## WORK INSTRUCTIONS
A line below contains "turquoise cube: 0 -> 1", and a later one contains "red spray bottle: 4 -> 3". Repeat both, with every line between them, exactly.

## DATA FOR PROCESSING
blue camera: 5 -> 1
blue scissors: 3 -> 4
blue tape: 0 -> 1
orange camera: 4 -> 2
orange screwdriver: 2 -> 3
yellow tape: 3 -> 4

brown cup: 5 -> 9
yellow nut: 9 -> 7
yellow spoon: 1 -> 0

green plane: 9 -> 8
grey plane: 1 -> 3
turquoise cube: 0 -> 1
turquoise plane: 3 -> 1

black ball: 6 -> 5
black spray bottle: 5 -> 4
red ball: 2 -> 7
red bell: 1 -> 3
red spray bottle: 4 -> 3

---

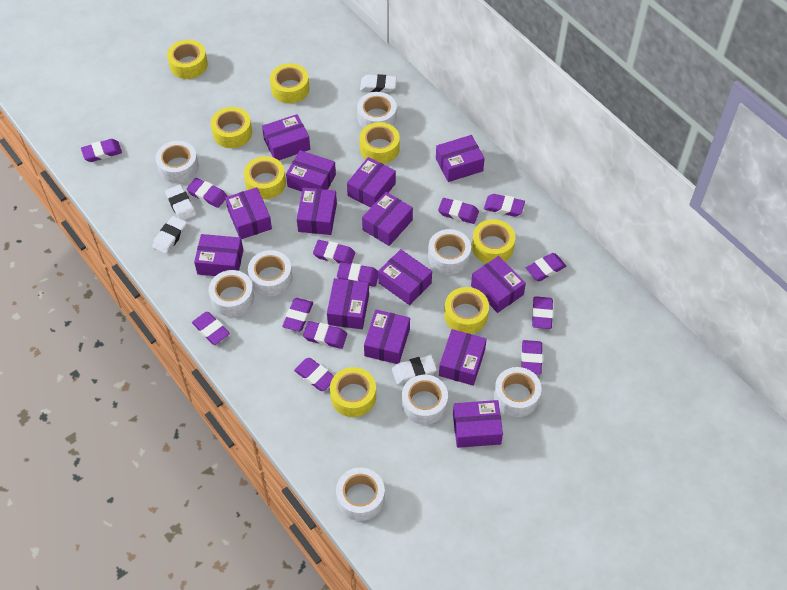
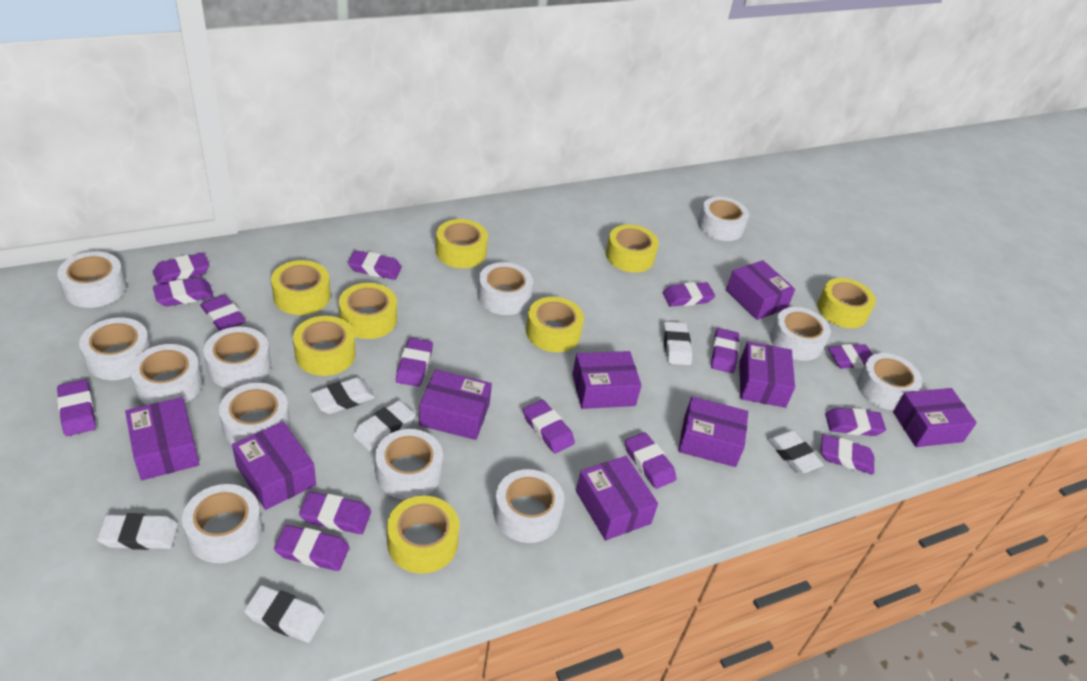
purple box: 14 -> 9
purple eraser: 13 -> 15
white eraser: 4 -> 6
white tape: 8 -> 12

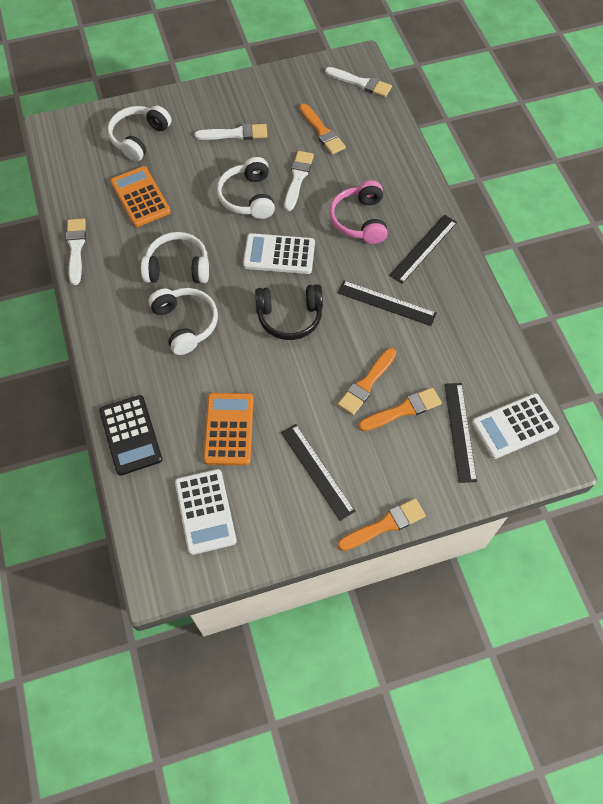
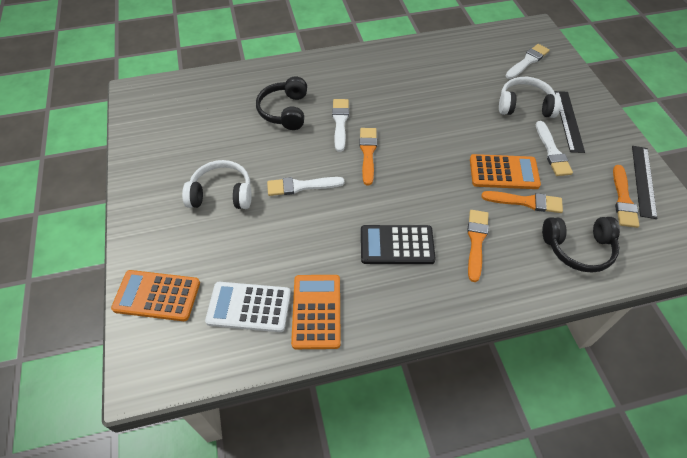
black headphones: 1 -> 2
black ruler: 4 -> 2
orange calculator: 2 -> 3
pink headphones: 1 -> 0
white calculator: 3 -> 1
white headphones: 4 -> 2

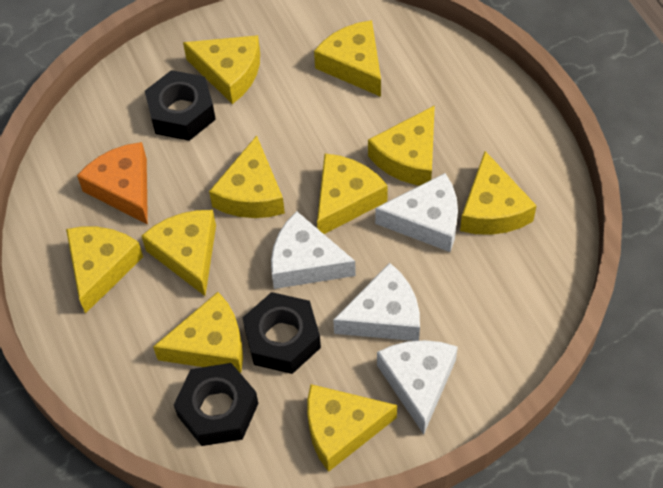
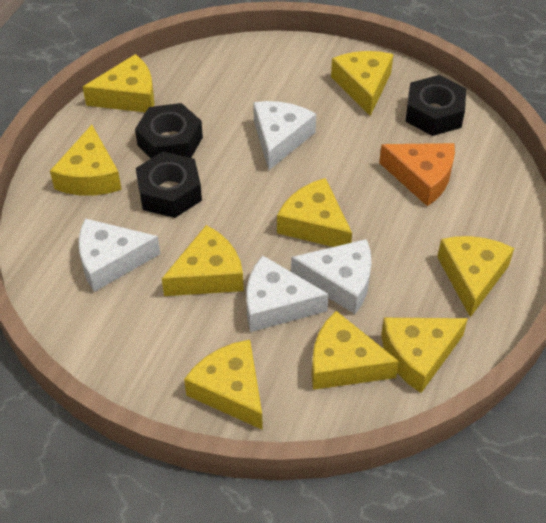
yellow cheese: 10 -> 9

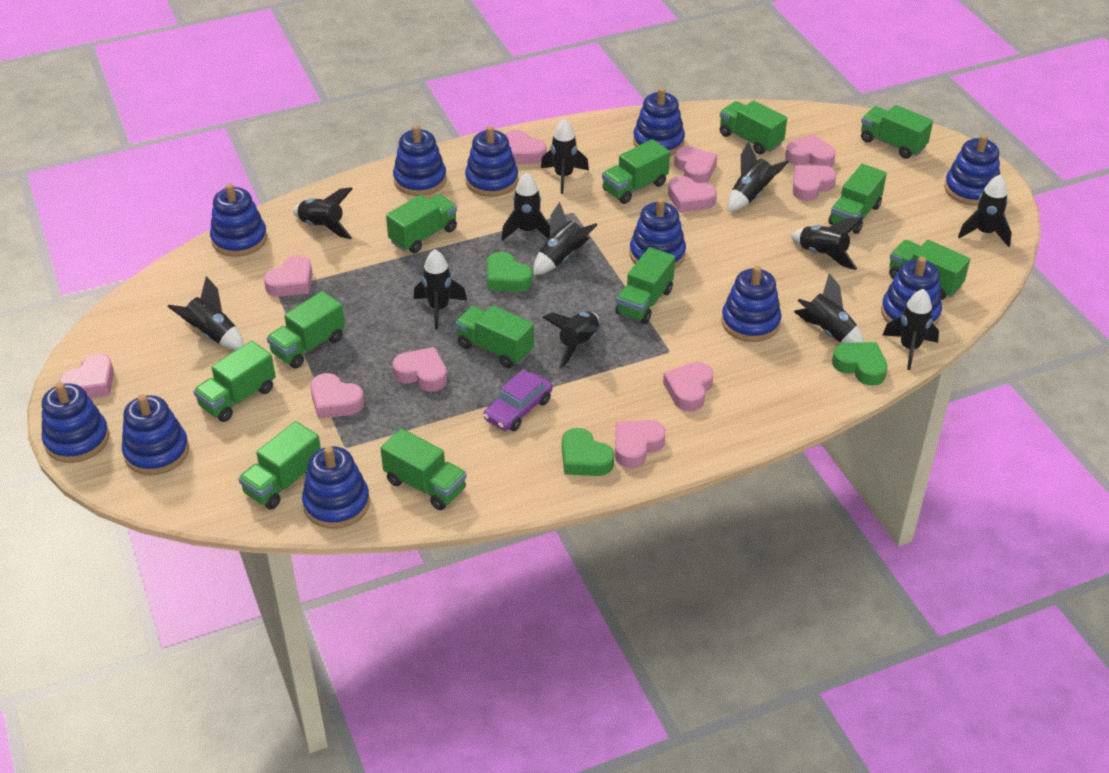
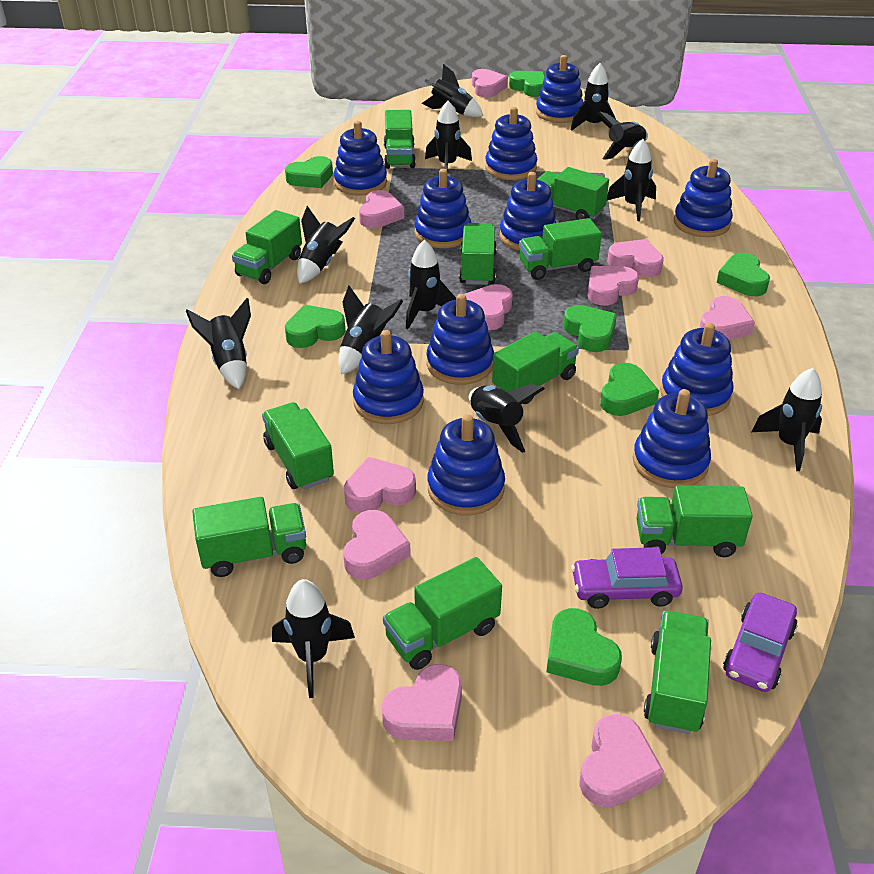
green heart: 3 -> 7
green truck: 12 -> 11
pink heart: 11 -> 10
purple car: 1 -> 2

---

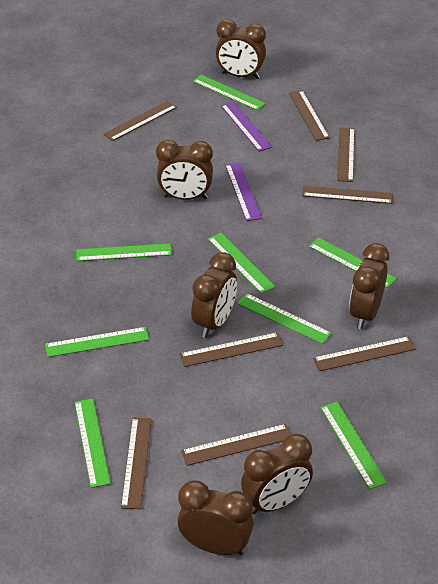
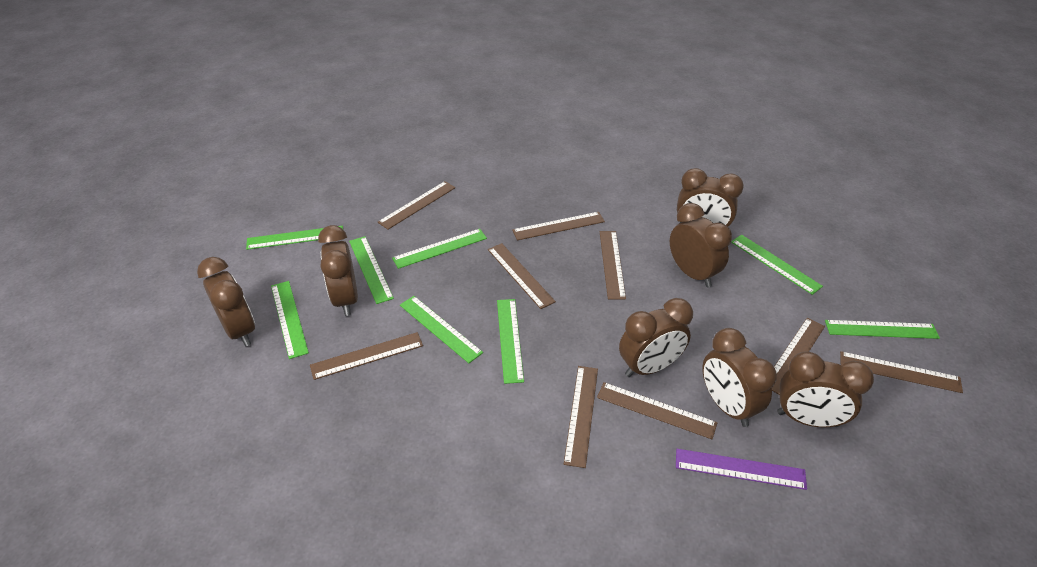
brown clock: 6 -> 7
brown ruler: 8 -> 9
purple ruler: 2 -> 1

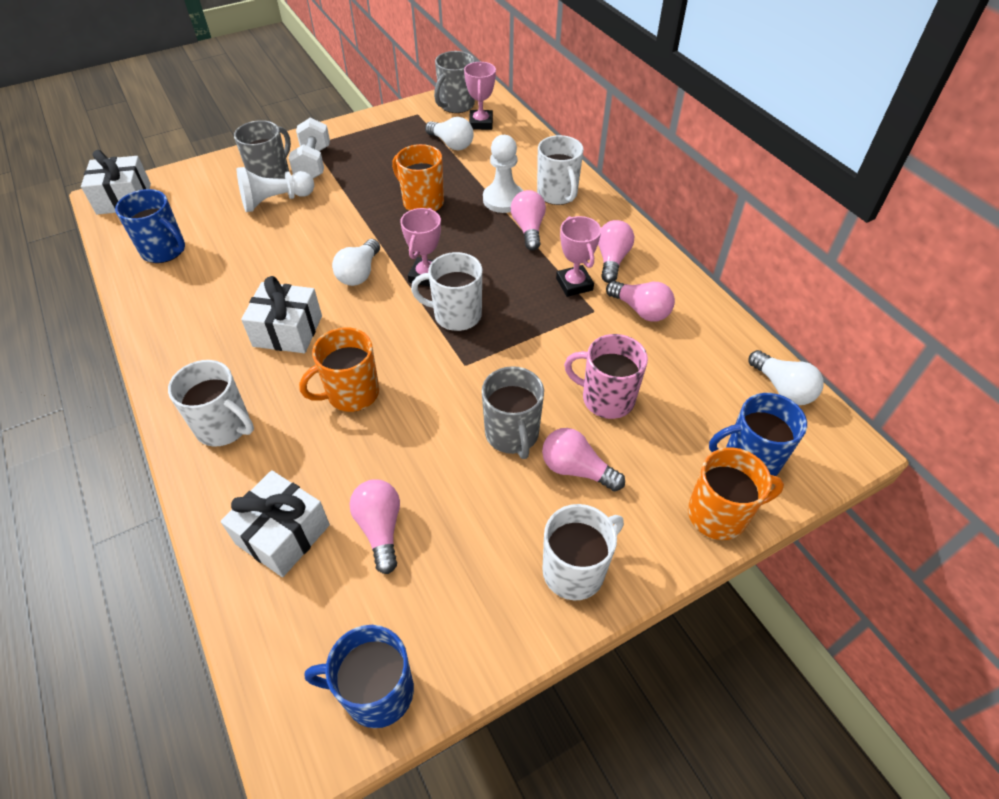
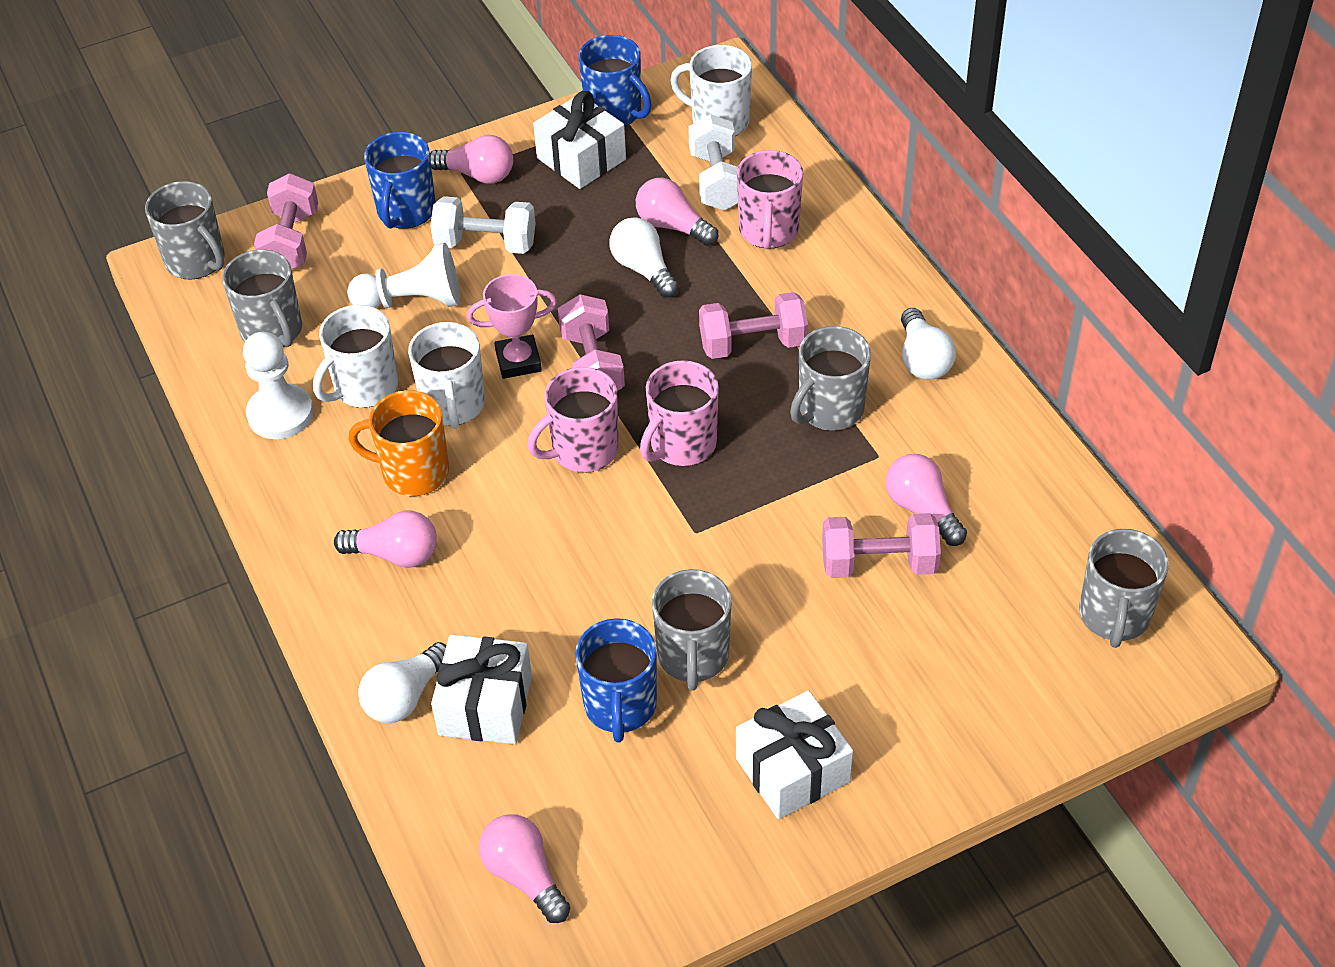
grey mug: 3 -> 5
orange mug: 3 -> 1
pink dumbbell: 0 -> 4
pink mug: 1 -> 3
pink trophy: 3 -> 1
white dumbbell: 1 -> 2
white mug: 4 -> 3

## SOLUTION BELOW
turquoise cube: 0 -> 1
turquoise plane: 3 -> 1

black ball: 6 -> 5
black spray bottle: 5 -> 4
red ball: 2 -> 7
red bell: 1 -> 3
red spray bottle: 4 -> 3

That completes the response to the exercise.